-------- ENTRIES SUPPLIED

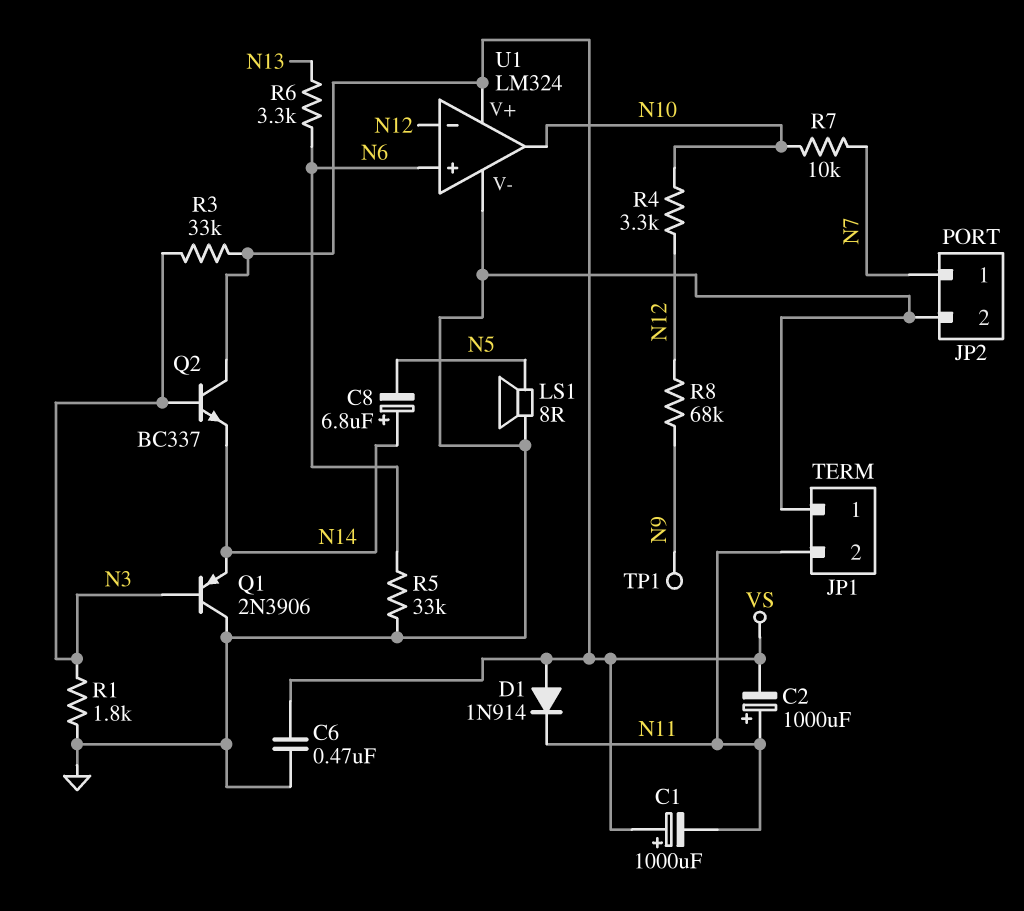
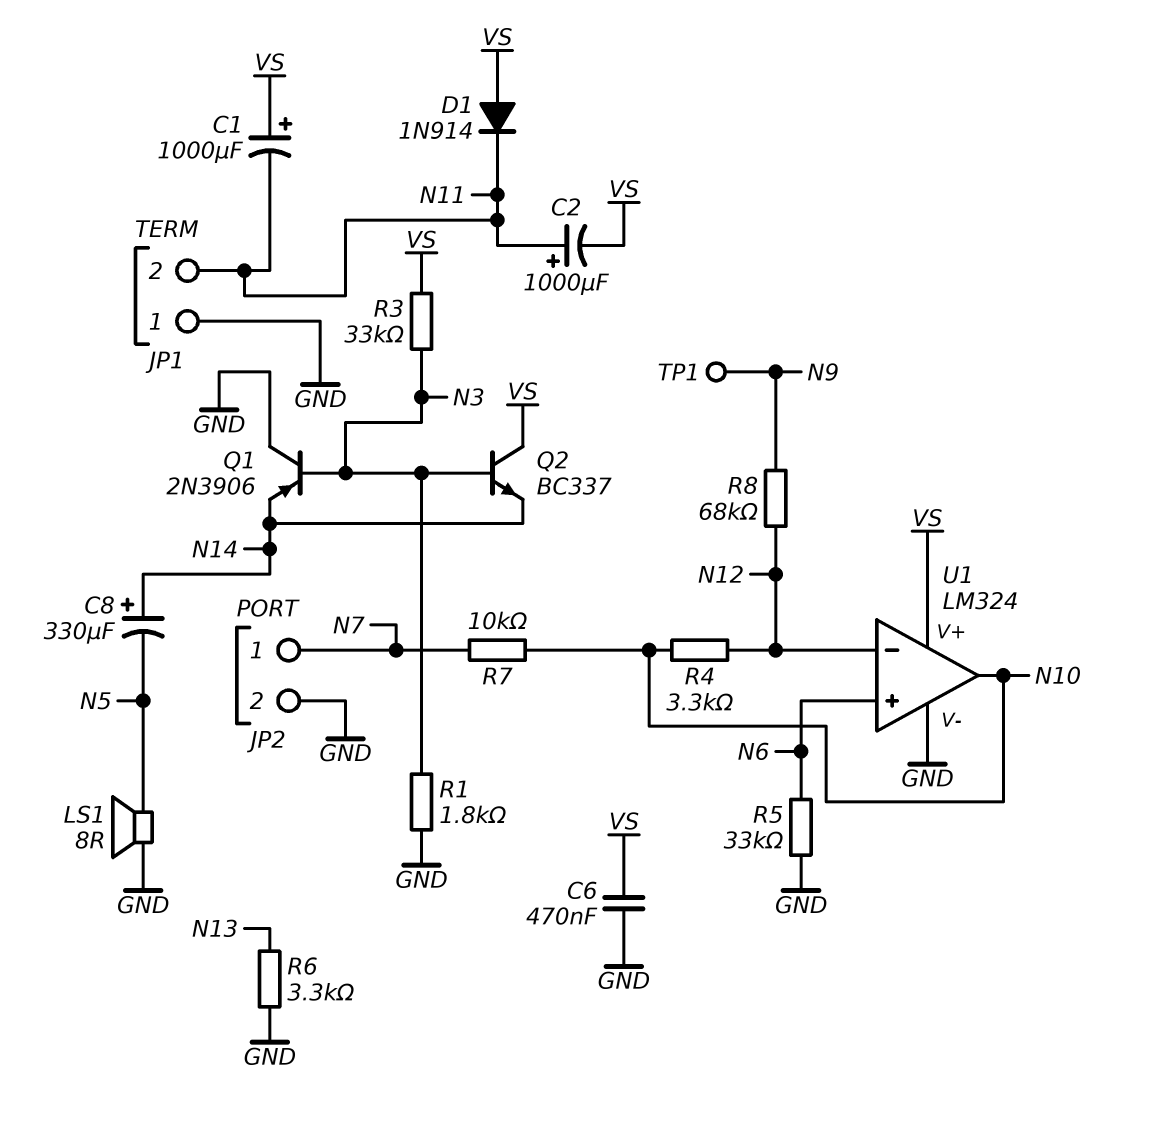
C8: 6.8uF (plus N14, minus N5) -> 330uF (plus N14, minus N5)
R6: 3.3k (N6, N13) -> 3.3k (GND, N13)

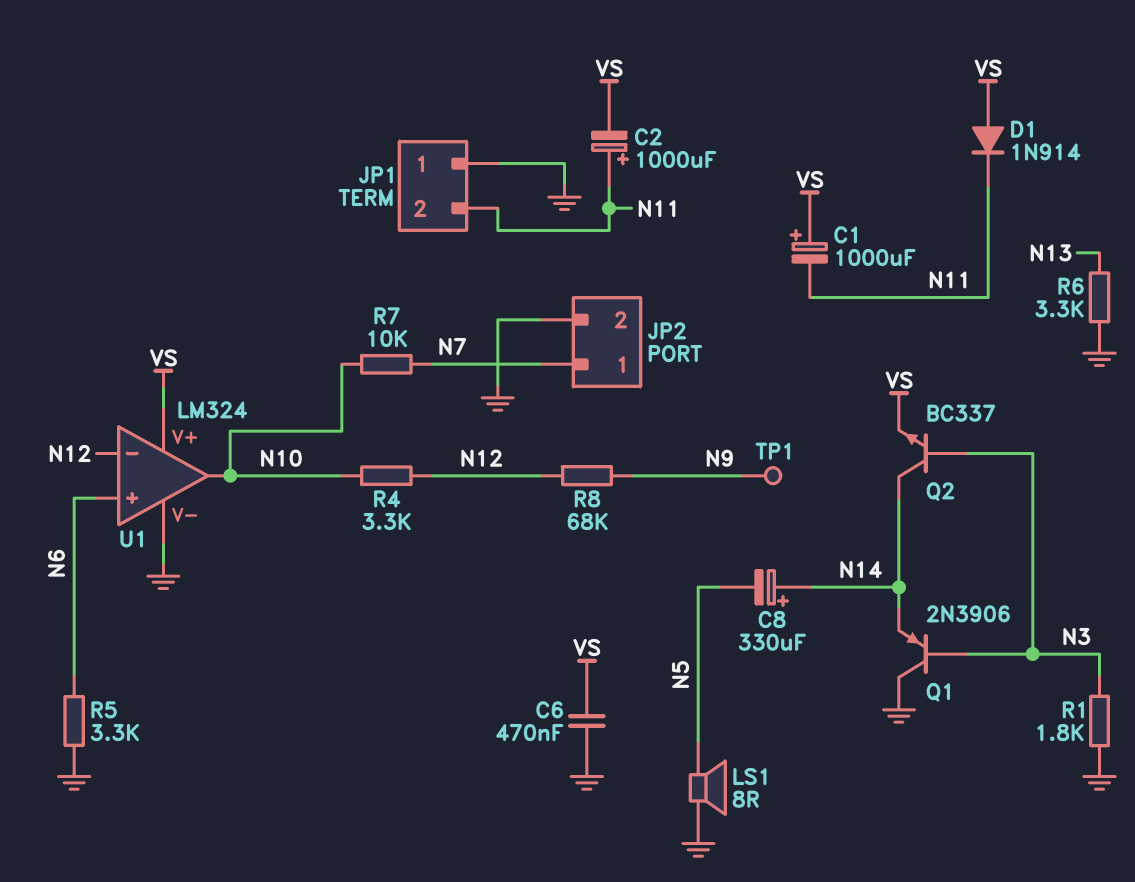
Q2: NPN BC337 (B N3, C VS, E N14) -> NPN BC337 (B N3, C N14, E VS)
R3: 33k (N3, VS) -> none
R5: 33k (GND, N6) -> 3.3k (GND, N6)

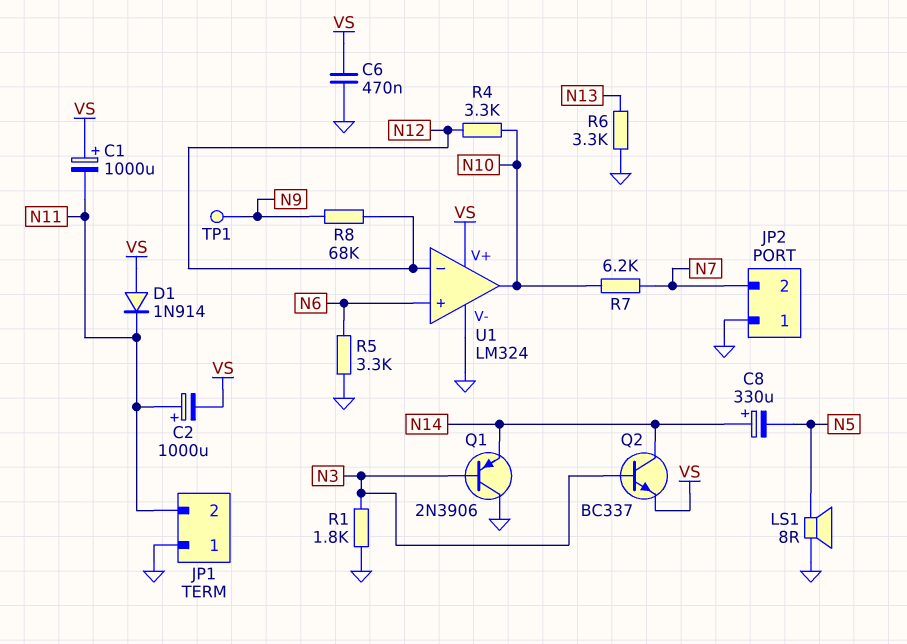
JP2 pin 1: N7 -> GND
JP2 pin 2: GND -> N7
R7: 10k (N7, N10) -> 6.2k (N7, N10)

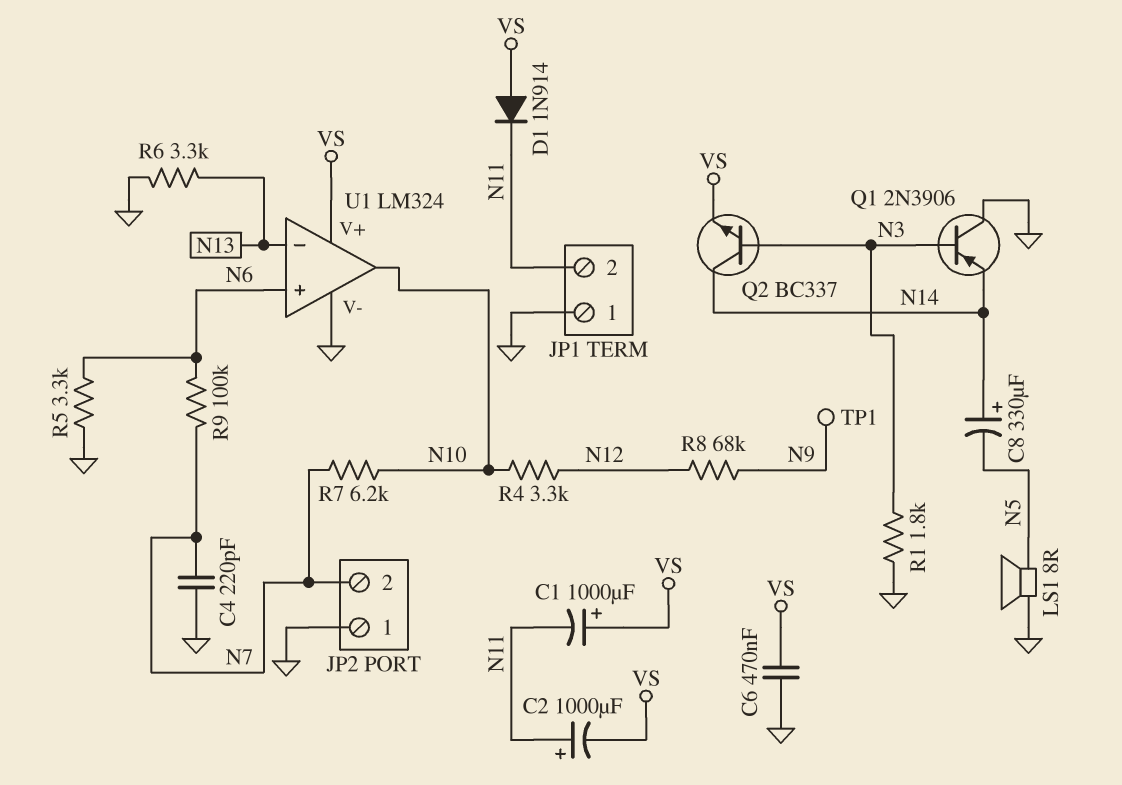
C4: none -> 220pF (GND, N7)
R9: none -> 100k (N6, N7)
U1 pin in-: N12 -> N13

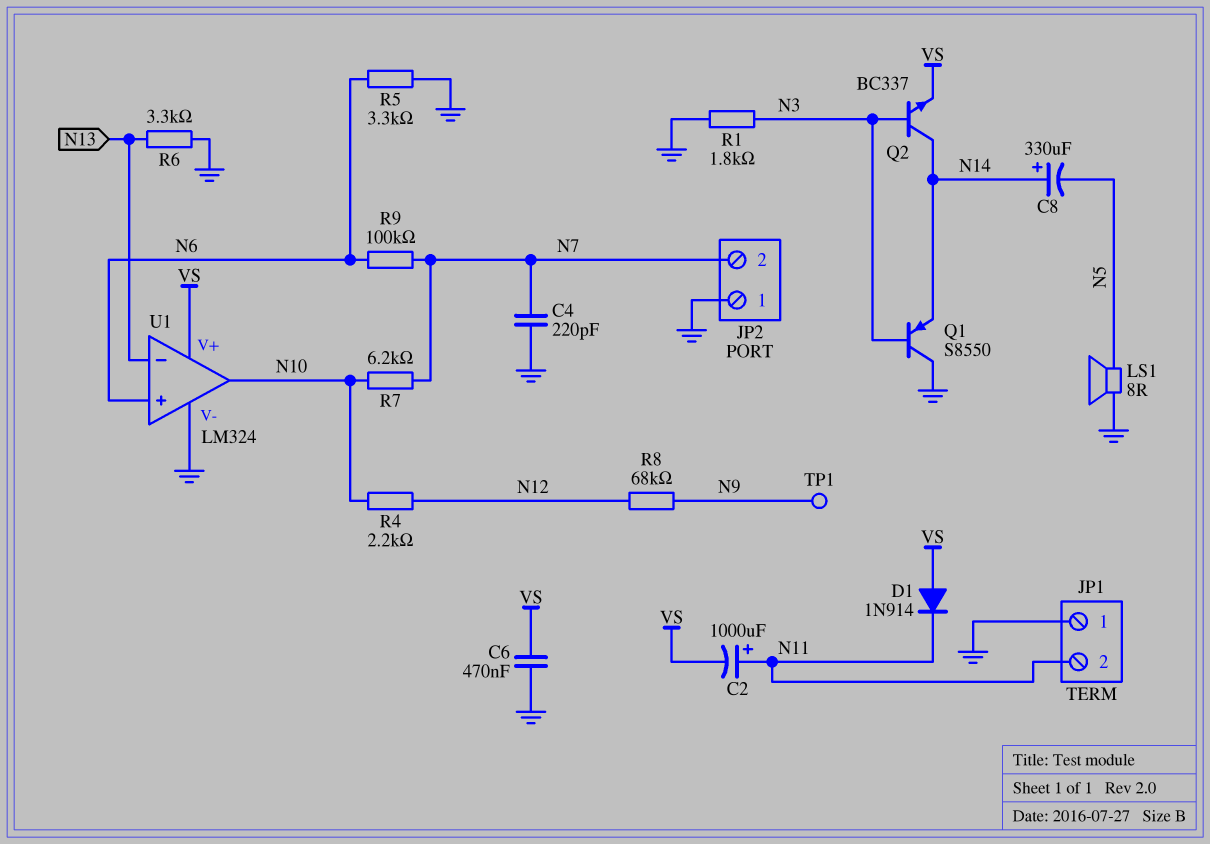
C1: 1000uF (plus VS, minus N11) -> none
Q1: PNP 2N3906 (B N3, C GND, E N14) -> PNP S8550 (B N3, C GND, E N14)
R4: 3.3k (N10, N12) -> 2.2k (N10, N12)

----------------

Give the number of lines in the data that include the string "none", please, and nothing else.

◆ **ANSWER SPACE**
4